■ **WHAT YOU SHOULD DO**: Please quote exactly the lines below from the line containing "camera: 90 degrees right, 0 degrees up" to the line containing "(527, 183) = (427, 335): blue", both lines included, and nothing else.

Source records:
/---
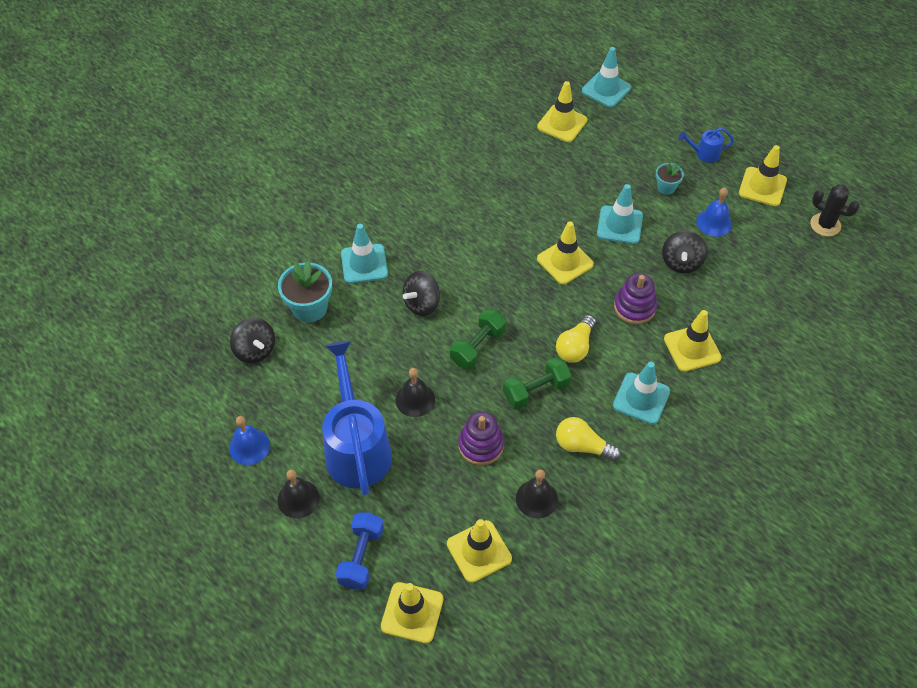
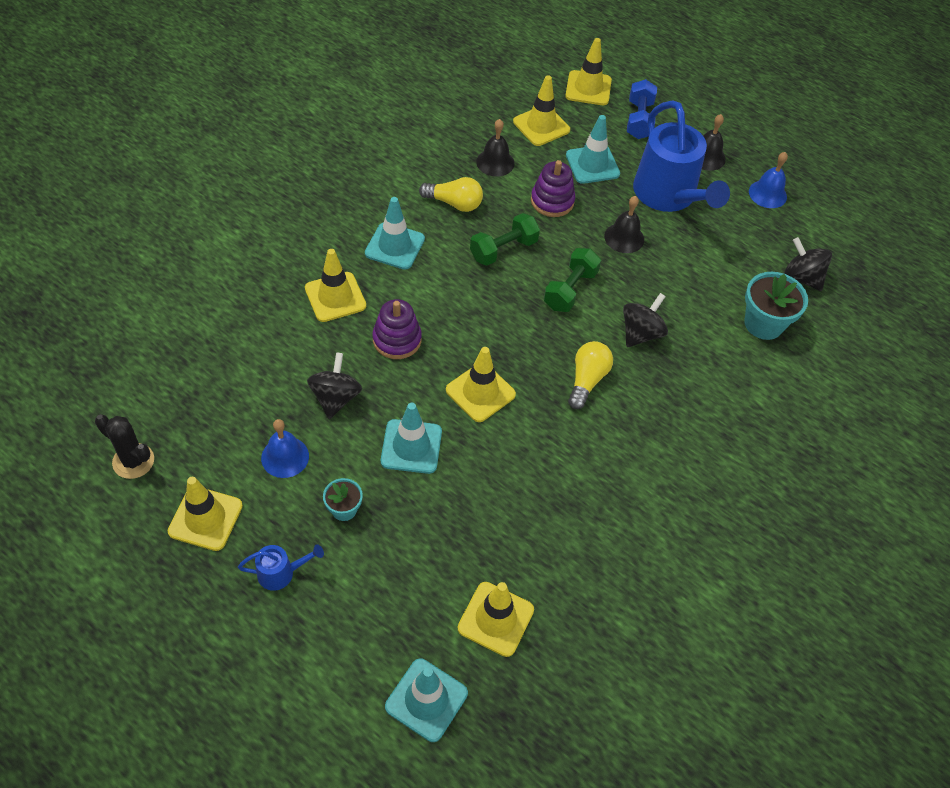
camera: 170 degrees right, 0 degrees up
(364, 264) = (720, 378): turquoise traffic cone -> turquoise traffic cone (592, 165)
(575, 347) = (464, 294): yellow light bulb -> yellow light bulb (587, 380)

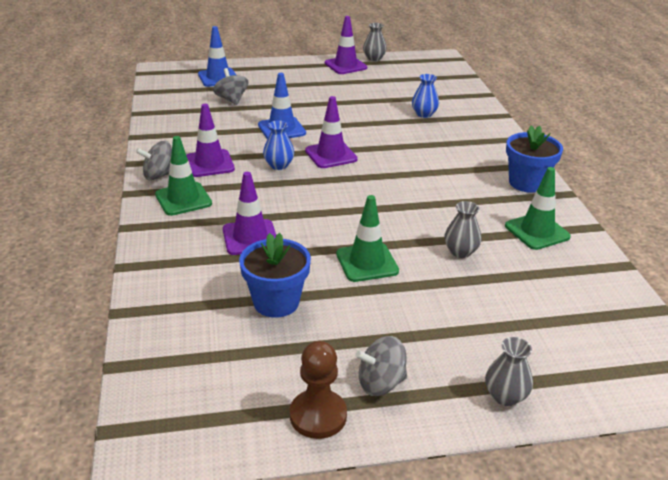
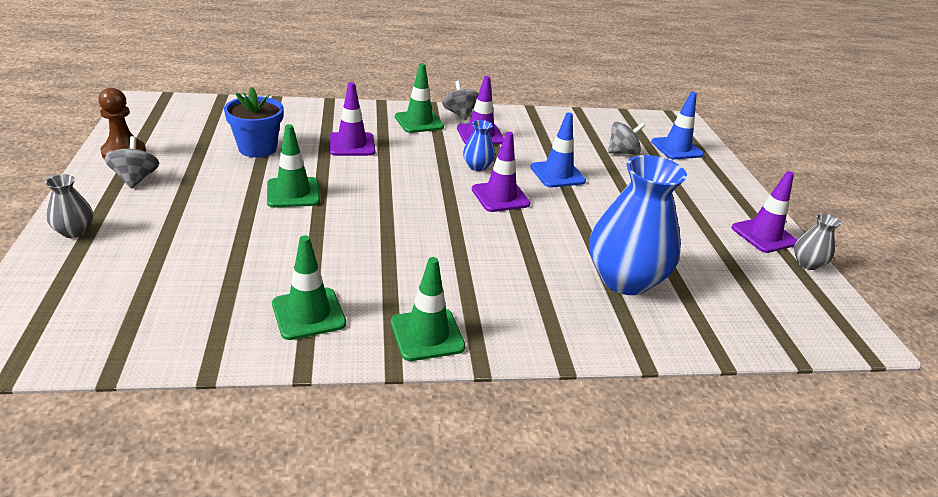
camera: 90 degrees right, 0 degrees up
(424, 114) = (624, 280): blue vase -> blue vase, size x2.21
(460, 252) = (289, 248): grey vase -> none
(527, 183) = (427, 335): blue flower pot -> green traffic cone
\---
/---
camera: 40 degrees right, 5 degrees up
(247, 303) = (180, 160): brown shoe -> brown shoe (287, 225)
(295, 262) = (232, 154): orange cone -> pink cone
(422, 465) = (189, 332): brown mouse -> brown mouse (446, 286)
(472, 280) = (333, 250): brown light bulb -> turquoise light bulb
\---
/---
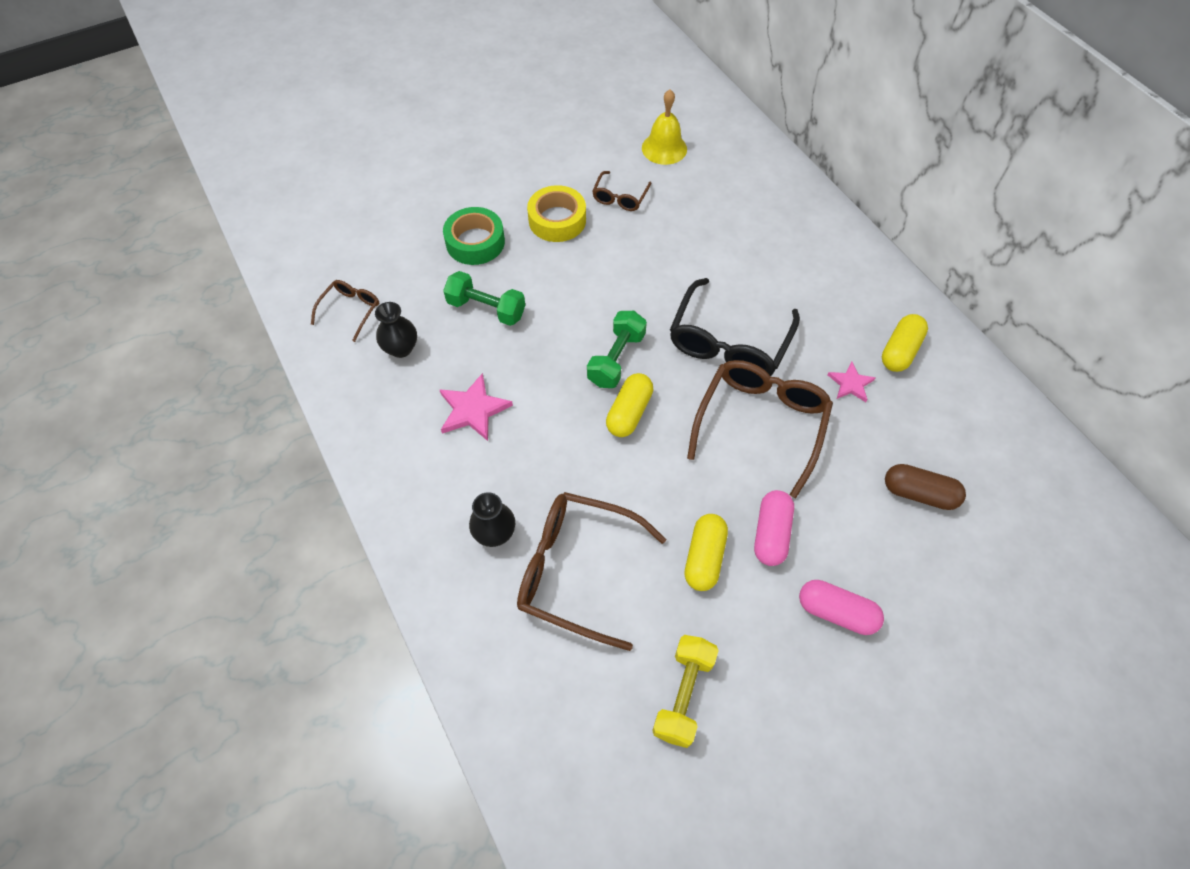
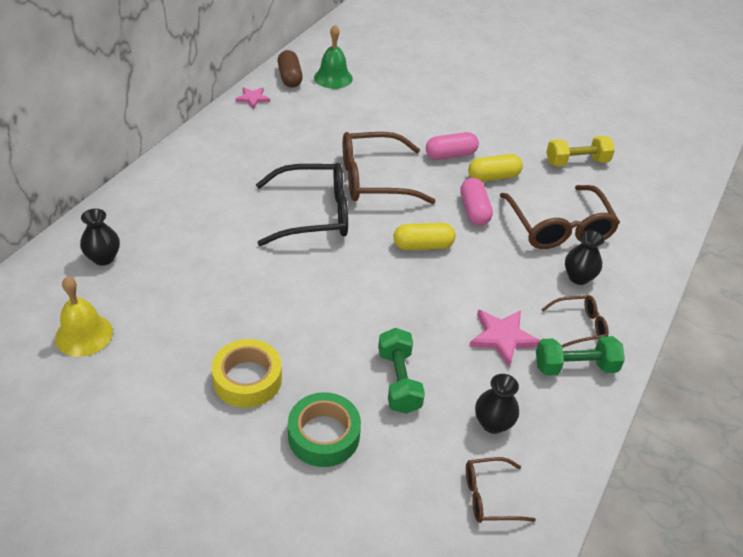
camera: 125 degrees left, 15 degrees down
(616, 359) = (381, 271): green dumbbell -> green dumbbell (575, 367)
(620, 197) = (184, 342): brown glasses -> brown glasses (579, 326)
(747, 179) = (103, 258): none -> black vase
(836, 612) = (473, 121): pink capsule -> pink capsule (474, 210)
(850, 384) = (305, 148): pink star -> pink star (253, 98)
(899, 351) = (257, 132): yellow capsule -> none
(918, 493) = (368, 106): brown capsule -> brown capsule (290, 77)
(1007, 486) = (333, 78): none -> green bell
\---
■ **TASK SOLUTION**:
camera: 90 degrees right, 0 degrees up
(424, 114) = (624, 280): blue vase -> blue vase, size x2.21
(460, 252) = (289, 248): grey vase -> none
(527, 183) = (427, 335): blue flower pot -> green traffic cone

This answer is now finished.